## VOCI FORNITE:

==============================

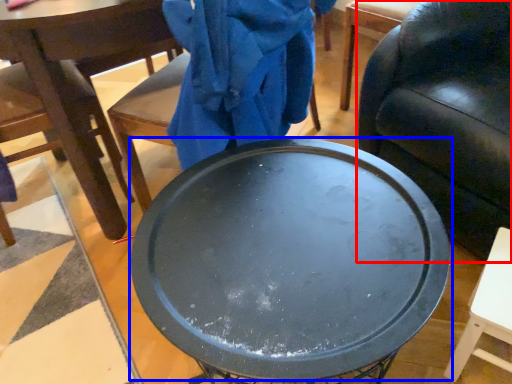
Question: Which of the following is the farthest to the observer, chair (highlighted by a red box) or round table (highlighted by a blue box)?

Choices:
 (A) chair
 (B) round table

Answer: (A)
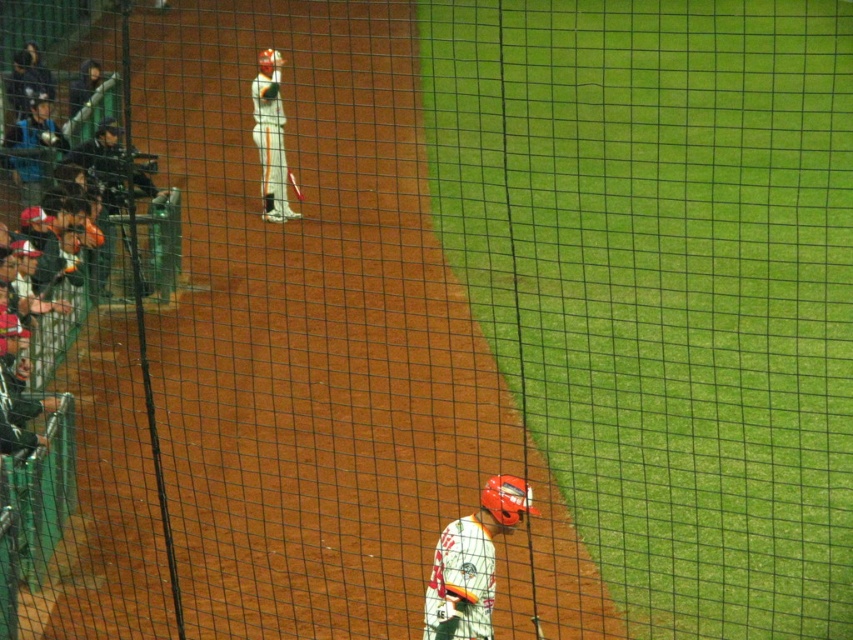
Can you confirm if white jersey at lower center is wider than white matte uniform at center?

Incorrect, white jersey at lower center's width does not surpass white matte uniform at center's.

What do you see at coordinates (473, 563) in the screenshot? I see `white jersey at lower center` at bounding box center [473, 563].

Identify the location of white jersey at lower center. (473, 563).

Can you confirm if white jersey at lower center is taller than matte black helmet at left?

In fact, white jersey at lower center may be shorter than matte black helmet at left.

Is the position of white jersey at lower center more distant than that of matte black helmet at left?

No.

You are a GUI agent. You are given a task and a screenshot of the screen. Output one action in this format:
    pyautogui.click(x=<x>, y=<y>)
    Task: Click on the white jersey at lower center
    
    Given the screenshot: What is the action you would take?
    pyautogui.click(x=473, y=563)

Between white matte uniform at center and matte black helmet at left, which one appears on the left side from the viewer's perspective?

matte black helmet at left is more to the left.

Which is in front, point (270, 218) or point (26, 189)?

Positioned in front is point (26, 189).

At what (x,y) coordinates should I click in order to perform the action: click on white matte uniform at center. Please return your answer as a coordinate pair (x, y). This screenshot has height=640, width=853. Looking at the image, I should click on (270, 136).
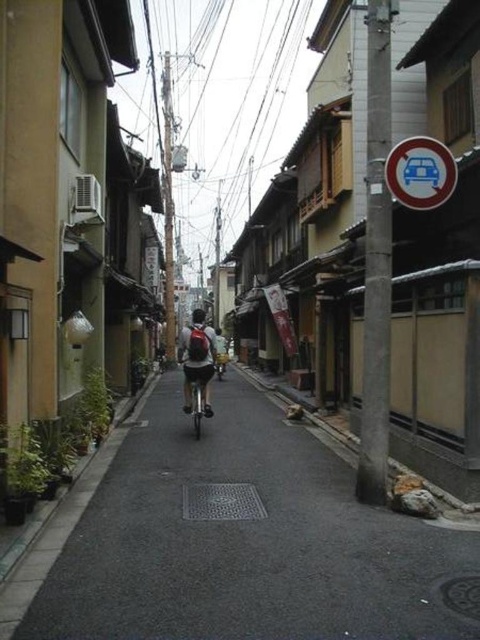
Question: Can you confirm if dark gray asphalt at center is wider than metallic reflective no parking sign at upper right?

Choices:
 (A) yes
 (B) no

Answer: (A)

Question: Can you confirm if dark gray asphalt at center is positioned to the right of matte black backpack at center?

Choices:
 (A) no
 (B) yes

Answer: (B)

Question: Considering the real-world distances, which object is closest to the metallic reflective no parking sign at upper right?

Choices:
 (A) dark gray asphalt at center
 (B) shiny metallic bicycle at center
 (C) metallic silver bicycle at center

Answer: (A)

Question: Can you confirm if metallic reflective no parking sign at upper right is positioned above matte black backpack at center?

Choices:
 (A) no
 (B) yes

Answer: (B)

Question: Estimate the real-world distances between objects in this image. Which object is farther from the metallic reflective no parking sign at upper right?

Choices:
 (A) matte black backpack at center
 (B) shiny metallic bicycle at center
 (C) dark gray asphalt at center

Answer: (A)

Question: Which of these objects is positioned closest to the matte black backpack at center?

==============================

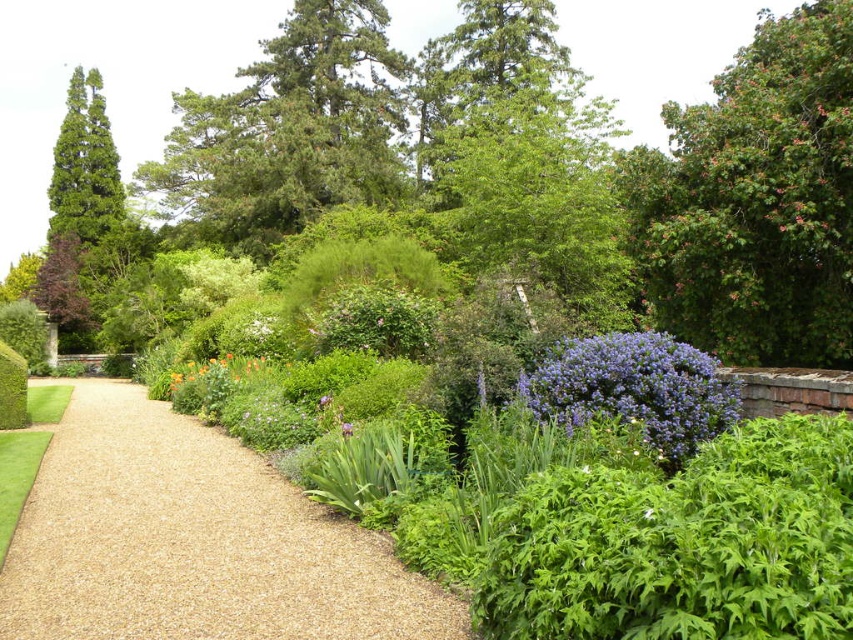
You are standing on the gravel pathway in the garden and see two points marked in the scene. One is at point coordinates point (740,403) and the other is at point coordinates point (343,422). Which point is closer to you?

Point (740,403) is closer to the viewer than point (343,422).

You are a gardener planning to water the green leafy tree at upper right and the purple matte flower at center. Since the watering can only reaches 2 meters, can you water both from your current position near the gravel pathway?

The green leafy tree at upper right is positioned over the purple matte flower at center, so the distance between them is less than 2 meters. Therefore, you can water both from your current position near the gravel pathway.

==============================

Seleziona ogni riga delle voci che contiene la parola "Question", distinguendo tra maiuscole e minuscole.

## SOLUZIONE:
Question: Which of the following is the farthest to the observer, chair (highlighted by a red box) or round table (highlighted by a blue box)?
Question: Can you confirm if dark gray asphalt at center is wider than metallic reflective no parking sign at upper right?
Question: Can you confirm if dark gray asphalt at center is positioned to the right of matte black backpack at center?
Question: Considering the real-world distances, which object is closest to the metallic reflective no parking sign at upper right?
Question: Can you confirm if metallic reflective no parking sign at upper right is positioned above matte black backpack at center?
Question: Estimate the real-world distances between objects in this image. Which object is farther from the metallic reflective no parking sign at upper right?
Question: Which of these objects is positioned closest to the matte black backpack at center?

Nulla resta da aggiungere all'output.